» **ACTIVITY**
Output the records. Match them exactly.

» **RECORD EXTRACTS**
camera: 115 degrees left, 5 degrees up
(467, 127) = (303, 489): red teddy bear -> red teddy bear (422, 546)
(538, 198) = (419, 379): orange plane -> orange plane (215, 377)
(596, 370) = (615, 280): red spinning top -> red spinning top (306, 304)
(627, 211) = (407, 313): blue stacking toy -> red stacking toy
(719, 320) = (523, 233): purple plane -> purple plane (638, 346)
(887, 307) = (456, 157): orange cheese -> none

» **TASK SOLUTION**
camera: 115 degrees left, 5 degrees up
(467, 127) = (303, 489): red teddy bear -> red teddy bear (422, 546)
(538, 198) = (419, 379): orange plane -> orange plane (215, 377)
(596, 370) = (615, 280): red spinning top -> red spinning top (306, 304)
(627, 211) = (407, 313): blue stacking toy -> red stacking toy
(719, 320) = (523, 233): purple plane -> purple plane (638, 346)
(887, 307) = (456, 157): orange cheese -> none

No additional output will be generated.